Reproduce every record exactly as it appears, but not the pictures.
== Data extracts
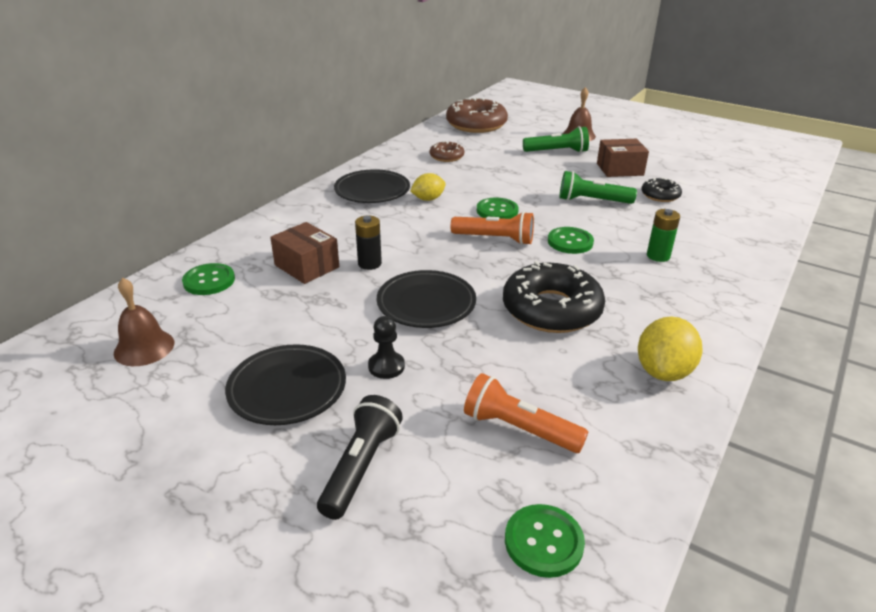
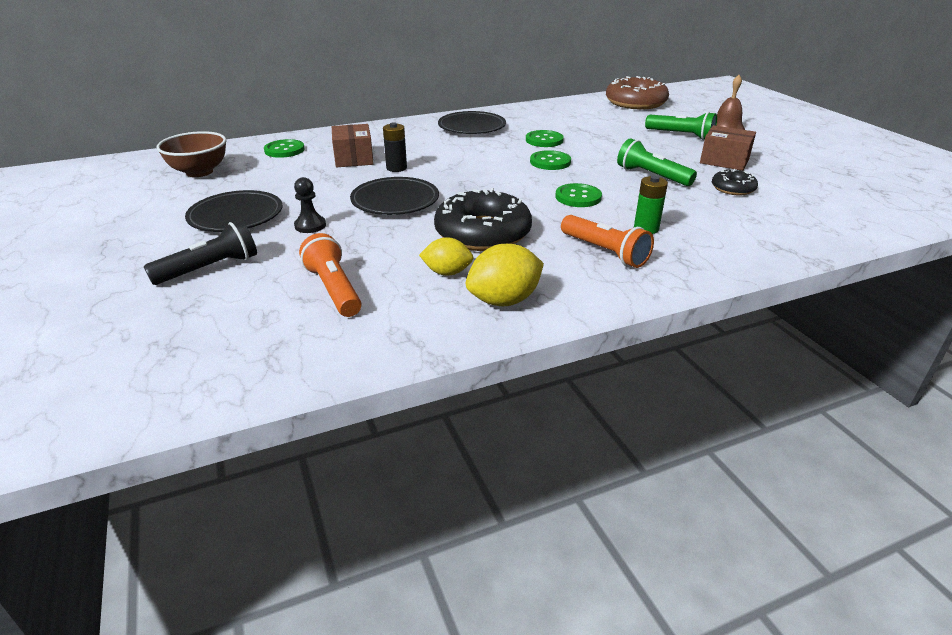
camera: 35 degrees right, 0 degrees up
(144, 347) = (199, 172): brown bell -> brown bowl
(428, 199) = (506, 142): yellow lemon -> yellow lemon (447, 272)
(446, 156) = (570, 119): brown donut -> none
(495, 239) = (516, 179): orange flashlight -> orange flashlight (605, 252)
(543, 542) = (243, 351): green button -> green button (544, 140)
====
■ Exercise answer:
camera: 35 degrees right, 0 degrees up
(144, 347) = (199, 172): brown bell -> brown bowl
(428, 199) = (506, 142): yellow lemon -> yellow lemon (447, 272)
(446, 156) = (570, 119): brown donut -> none
(495, 239) = (516, 179): orange flashlight -> orange flashlight (605, 252)
(543, 542) = (243, 351): green button -> green button (544, 140)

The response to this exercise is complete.